* _What you have to do_
What lies from the line containing "Find anything that" through the line containing "Mask all regions"? Print exactly those lines, with both ends, and no others.

* _Task input_

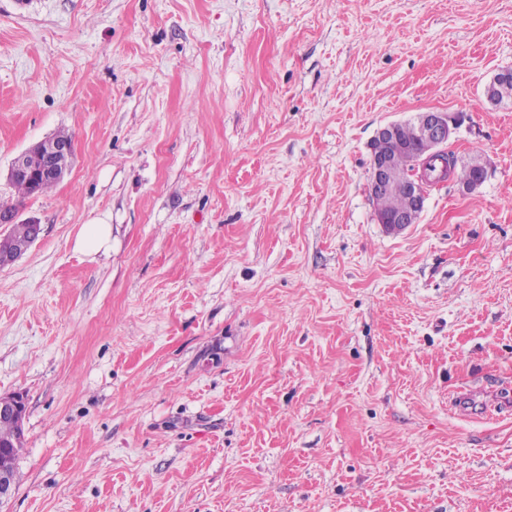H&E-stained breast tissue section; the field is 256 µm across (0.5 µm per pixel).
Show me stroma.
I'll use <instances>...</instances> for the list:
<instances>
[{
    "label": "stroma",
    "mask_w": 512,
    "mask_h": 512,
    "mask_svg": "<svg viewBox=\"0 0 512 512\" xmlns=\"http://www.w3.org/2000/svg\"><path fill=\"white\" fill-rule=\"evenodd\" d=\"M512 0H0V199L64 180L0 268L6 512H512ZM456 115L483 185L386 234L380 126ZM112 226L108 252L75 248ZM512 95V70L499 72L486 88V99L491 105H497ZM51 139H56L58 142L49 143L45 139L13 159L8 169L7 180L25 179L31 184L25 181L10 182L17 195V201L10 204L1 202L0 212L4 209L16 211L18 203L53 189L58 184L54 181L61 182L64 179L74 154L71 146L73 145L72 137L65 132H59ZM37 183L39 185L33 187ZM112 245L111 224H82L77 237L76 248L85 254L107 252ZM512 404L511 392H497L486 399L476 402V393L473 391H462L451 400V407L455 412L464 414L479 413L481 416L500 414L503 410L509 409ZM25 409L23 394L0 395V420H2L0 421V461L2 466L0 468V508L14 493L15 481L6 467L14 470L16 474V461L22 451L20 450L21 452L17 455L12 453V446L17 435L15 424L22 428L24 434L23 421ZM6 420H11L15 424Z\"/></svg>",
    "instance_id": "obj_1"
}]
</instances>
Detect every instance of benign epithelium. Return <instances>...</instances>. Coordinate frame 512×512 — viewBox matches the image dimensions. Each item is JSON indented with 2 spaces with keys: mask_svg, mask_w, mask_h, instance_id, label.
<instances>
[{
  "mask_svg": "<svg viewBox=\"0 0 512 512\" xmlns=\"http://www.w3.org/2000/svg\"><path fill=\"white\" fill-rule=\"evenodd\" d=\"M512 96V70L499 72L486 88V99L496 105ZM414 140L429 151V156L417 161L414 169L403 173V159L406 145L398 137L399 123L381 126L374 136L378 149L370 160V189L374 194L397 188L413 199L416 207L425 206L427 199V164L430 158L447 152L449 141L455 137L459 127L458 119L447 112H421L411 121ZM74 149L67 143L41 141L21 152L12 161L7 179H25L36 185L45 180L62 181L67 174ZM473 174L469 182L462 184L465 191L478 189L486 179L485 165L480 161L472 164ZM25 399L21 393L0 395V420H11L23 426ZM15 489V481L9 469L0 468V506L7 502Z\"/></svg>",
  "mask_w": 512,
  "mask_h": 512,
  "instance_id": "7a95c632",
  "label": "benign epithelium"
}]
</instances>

* * *

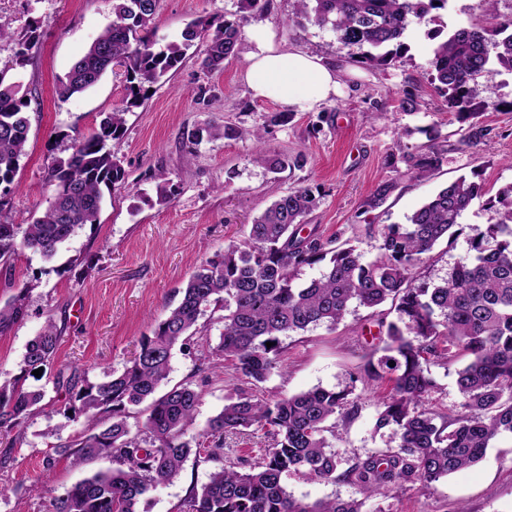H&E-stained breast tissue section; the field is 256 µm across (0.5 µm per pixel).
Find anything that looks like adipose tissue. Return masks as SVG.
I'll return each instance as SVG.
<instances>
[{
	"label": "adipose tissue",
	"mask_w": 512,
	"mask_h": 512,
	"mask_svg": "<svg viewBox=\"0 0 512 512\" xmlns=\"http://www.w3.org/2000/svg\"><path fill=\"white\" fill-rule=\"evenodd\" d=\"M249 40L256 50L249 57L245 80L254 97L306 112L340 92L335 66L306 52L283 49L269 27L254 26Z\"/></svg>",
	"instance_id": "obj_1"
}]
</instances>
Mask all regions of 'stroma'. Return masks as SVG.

* _Correct result_
Find anything that looks like adipose tissue. Return masks as SVG.
I'll return each instance as SVG.
<instances>
[{
	"label": "adipose tissue",
	"mask_w": 512,
	"mask_h": 512,
	"mask_svg": "<svg viewBox=\"0 0 512 512\" xmlns=\"http://www.w3.org/2000/svg\"><path fill=\"white\" fill-rule=\"evenodd\" d=\"M249 40L256 50L249 57L245 80L254 97L306 112L340 92L335 66L306 52L283 49L269 27L254 26Z\"/></svg>",
	"instance_id": "obj_1"
}]
</instances>
Mask all regions of 'stroma'. Return masks as SVG.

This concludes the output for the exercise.